Required action ▸ Word for word, please restate each record and pass over the pictures.

Entries shown ▸
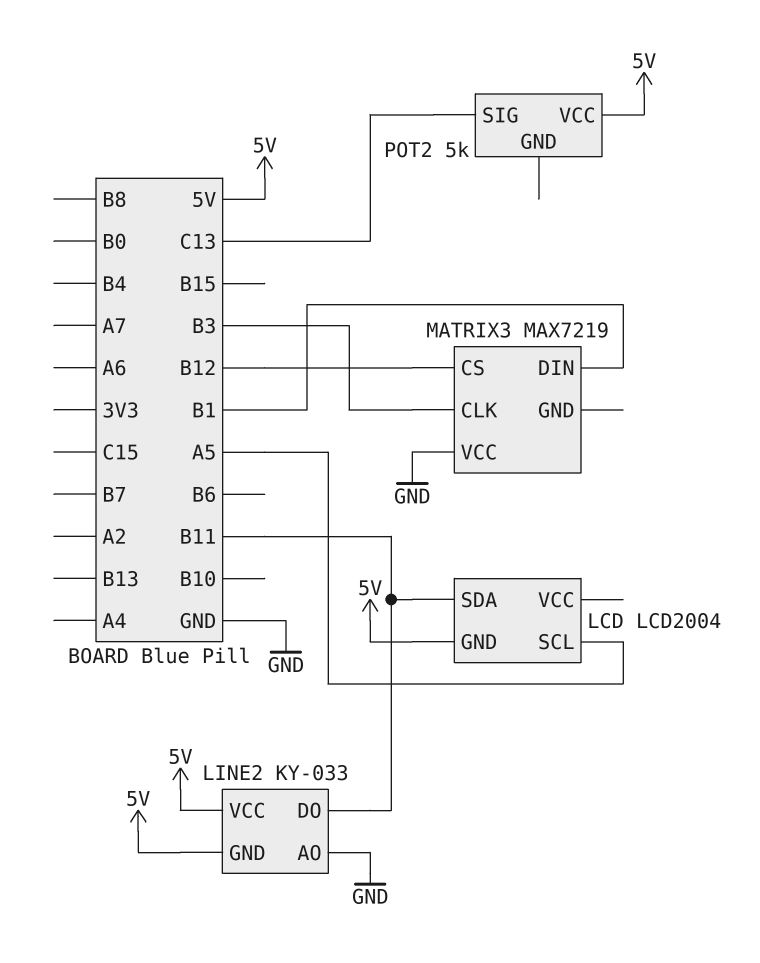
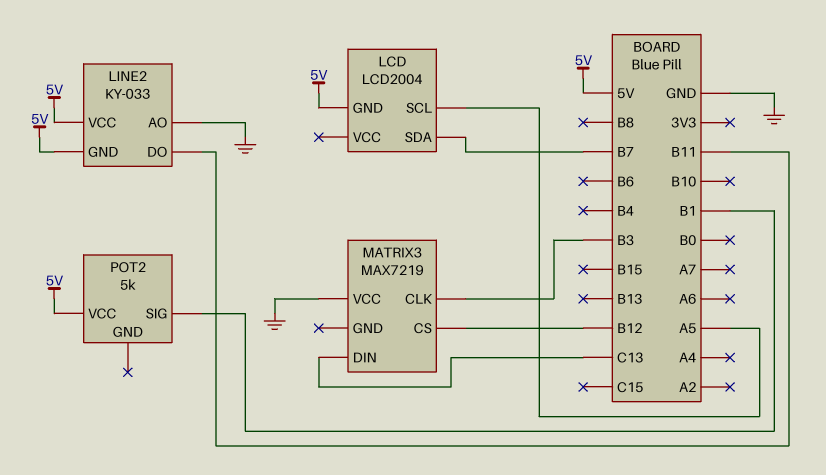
LCD pin SDA: B11 -> B7
MATRIX3 pin DIN: B1 -> C13
POT2 pin SIG: C13 -> B1

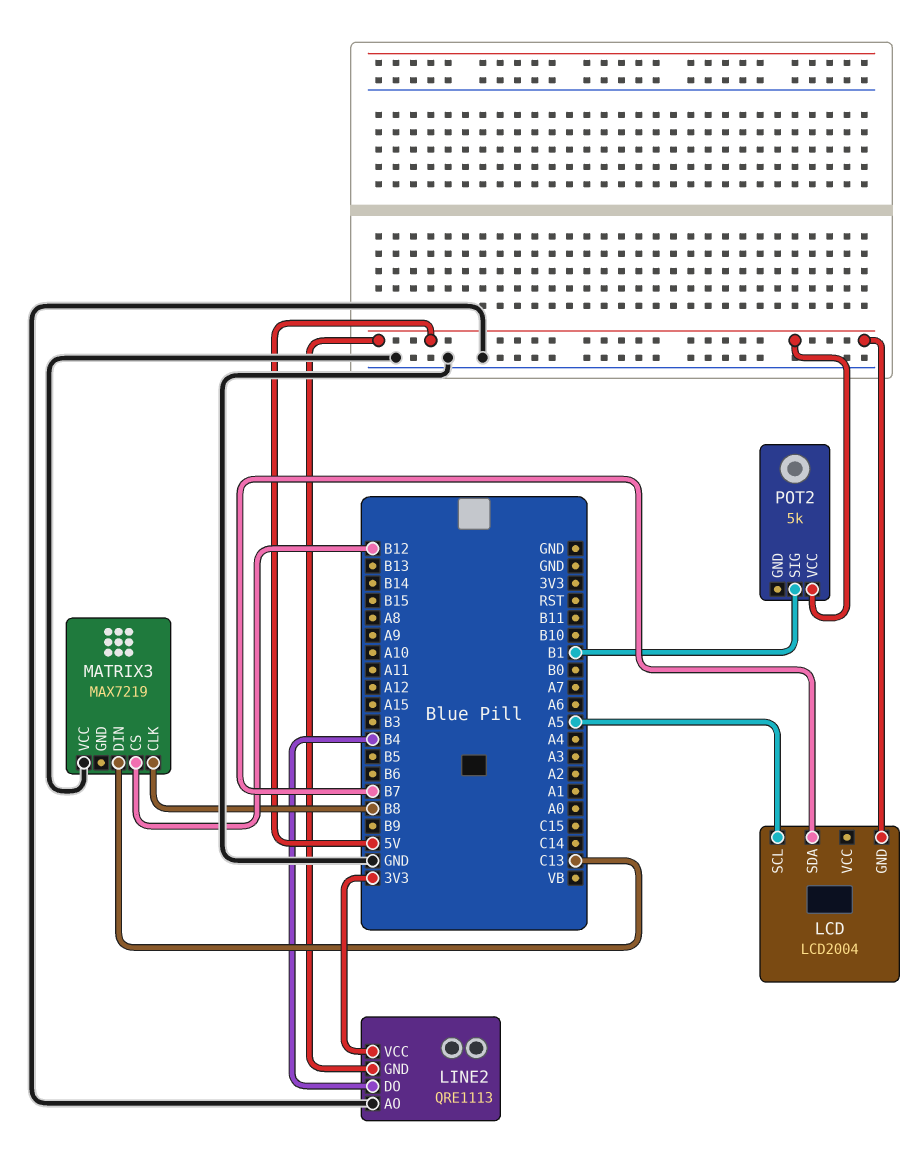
LINE2: KY-033 -> QRE1113
LINE2 pin DO: B11 -> B4
LINE2 pin VCC: 5V -> 3V3
MATRIX3 pin CLK: B3 -> B8

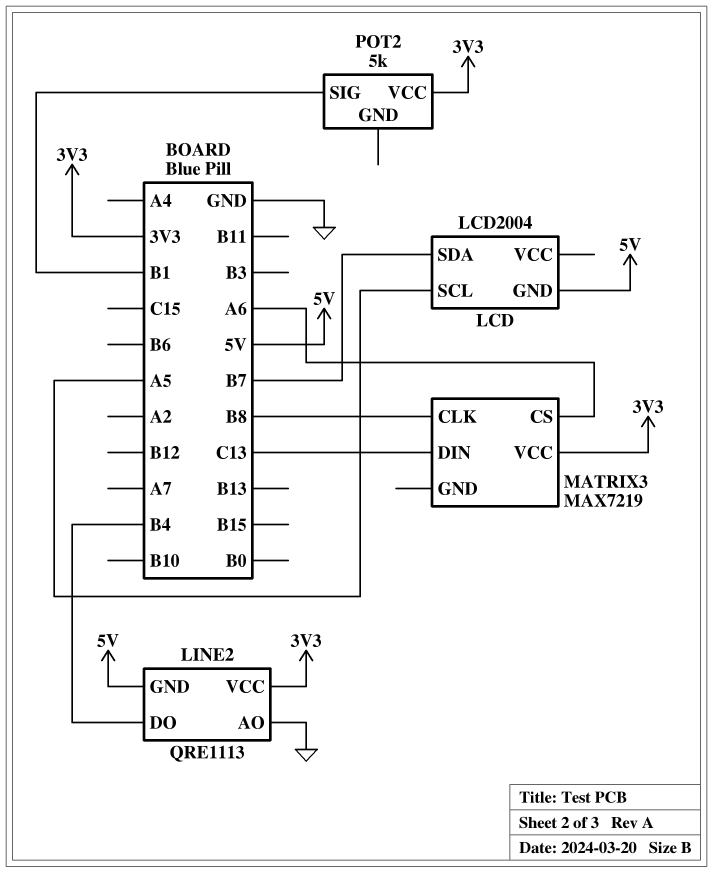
MATRIX3 pin CS: B12 -> A6
MATRIX3 pin VCC: GND -> 3V3
POT2 pin VCC: 5V -> 3V3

Your solution ▸
LCD pin SDA: B11 -> B7
MATRIX3 pin DIN: B1 -> C13
POT2 pin SIG: C13 -> B1

LINE2: KY-033 -> QRE1113
LINE2 pin DO: B11 -> B4
LINE2 pin VCC: 5V -> 3V3
MATRIX3 pin CLK: B3 -> B8

MATRIX3 pin CS: B12 -> A6
MATRIX3 pin VCC: GND -> 3V3
POT2 pin VCC: 5V -> 3V3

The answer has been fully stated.